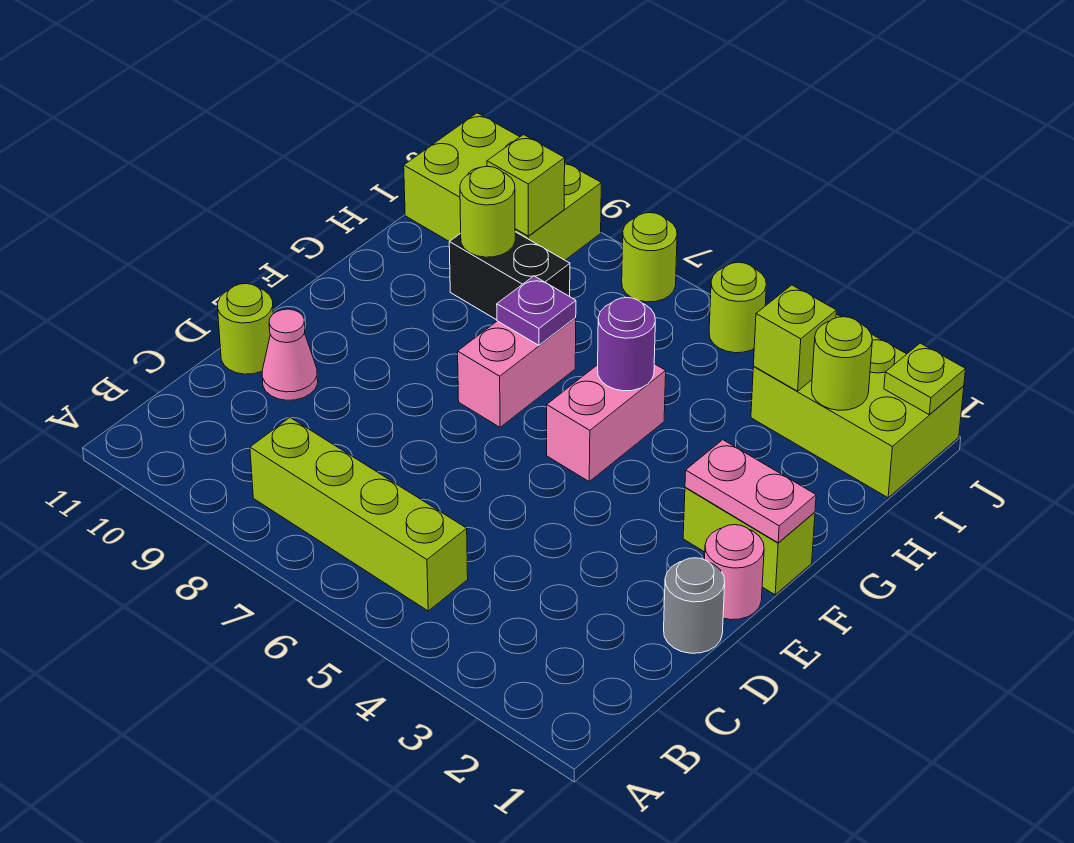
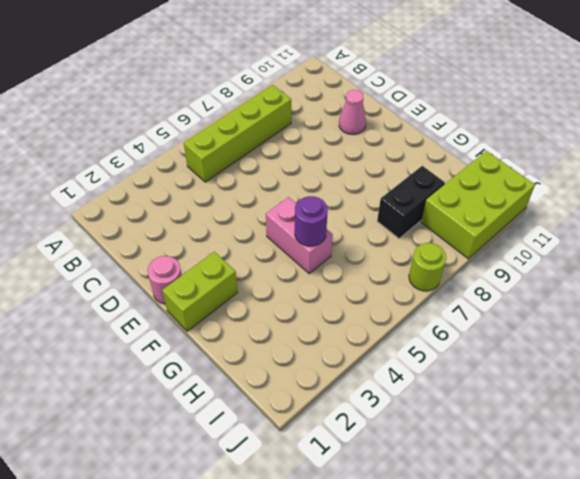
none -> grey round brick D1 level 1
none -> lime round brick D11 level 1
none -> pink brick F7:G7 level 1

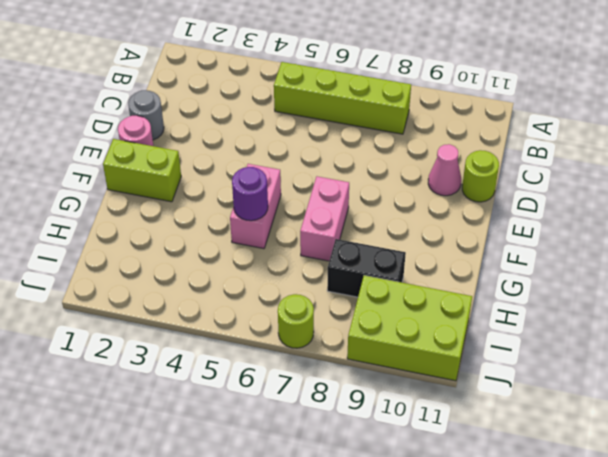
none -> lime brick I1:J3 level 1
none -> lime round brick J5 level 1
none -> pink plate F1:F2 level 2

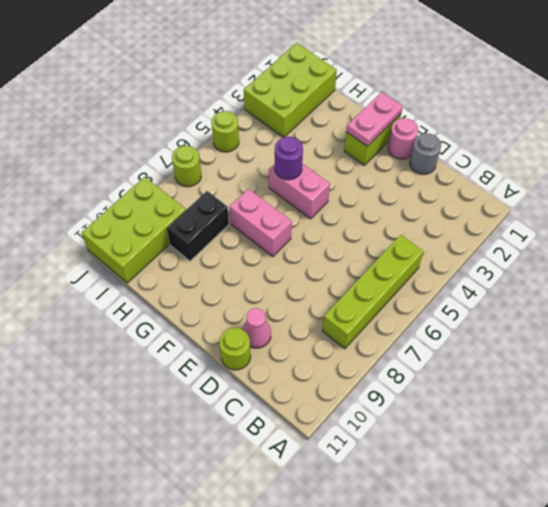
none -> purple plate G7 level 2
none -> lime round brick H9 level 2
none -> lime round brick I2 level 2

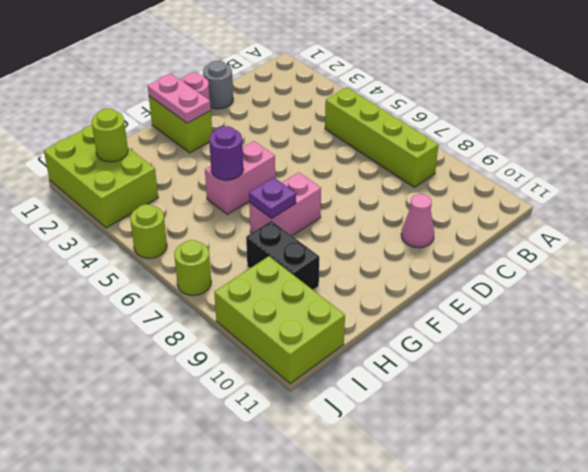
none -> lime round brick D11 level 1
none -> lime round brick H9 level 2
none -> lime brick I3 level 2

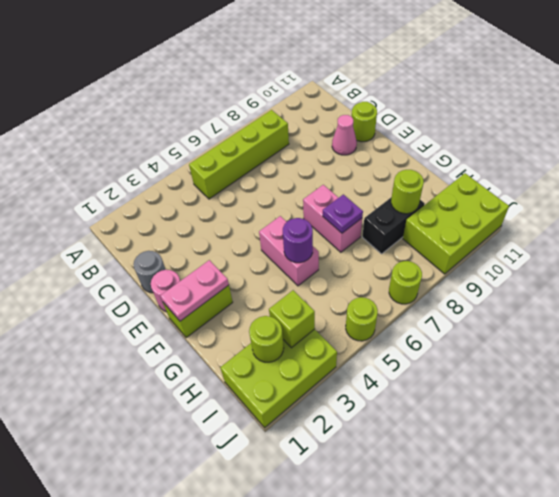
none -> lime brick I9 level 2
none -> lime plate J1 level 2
--
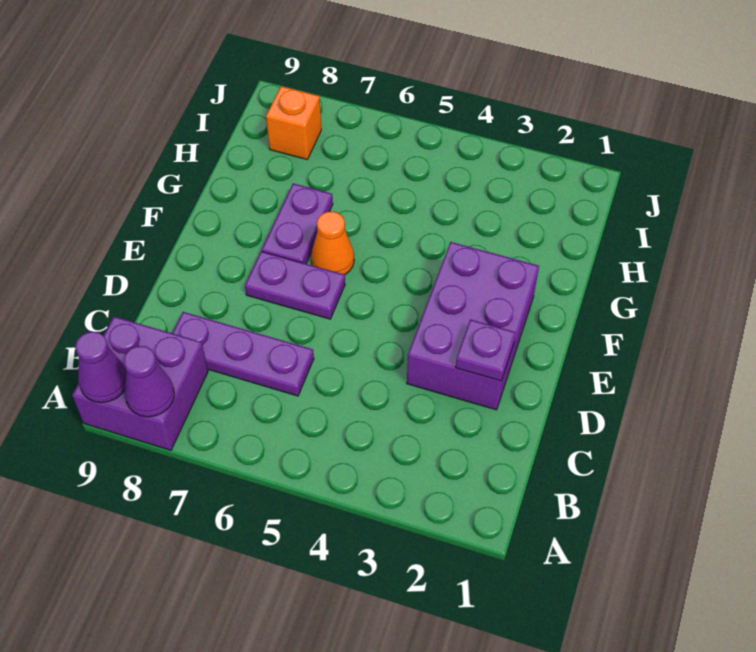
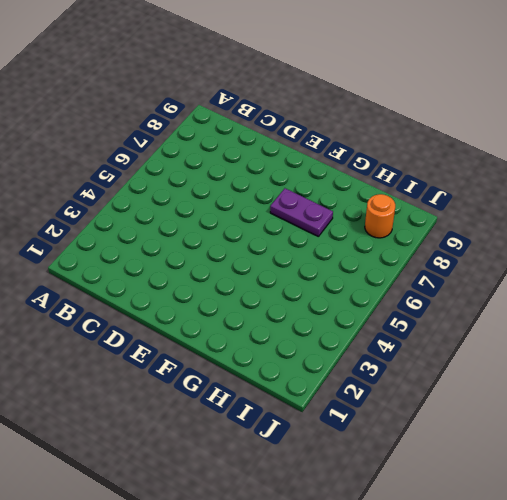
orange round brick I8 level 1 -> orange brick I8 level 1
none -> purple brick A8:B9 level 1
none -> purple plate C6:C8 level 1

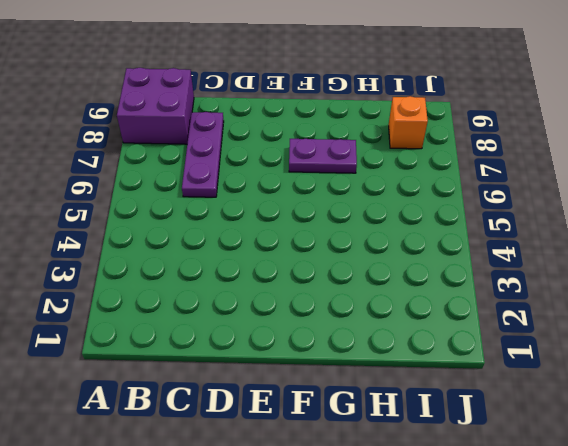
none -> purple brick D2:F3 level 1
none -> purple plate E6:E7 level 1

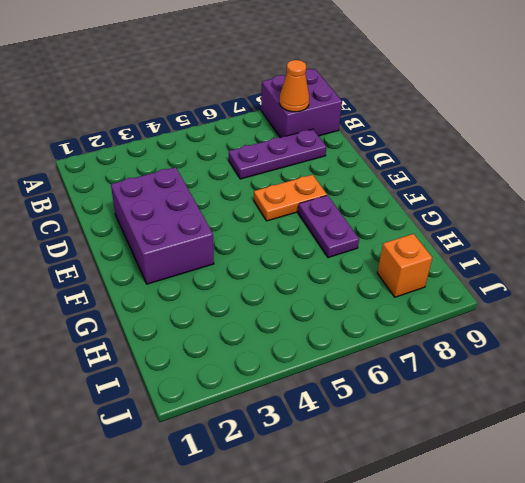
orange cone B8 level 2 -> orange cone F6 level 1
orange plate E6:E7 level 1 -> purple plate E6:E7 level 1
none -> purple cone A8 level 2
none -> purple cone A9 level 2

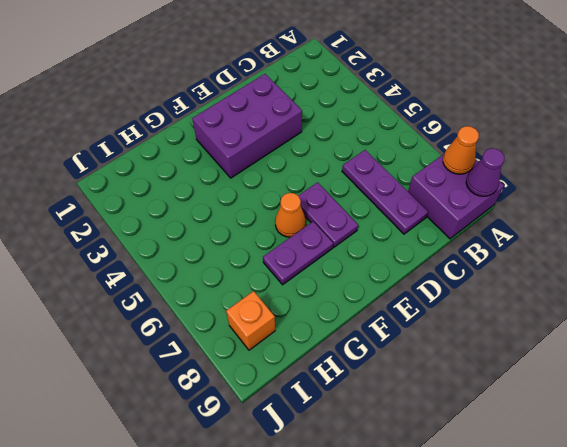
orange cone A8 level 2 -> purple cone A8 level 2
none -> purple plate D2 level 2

**Exercise goal**
Determine how many lines of the data include the word "cone". Reply with the count and no other text.

**Answer below**
4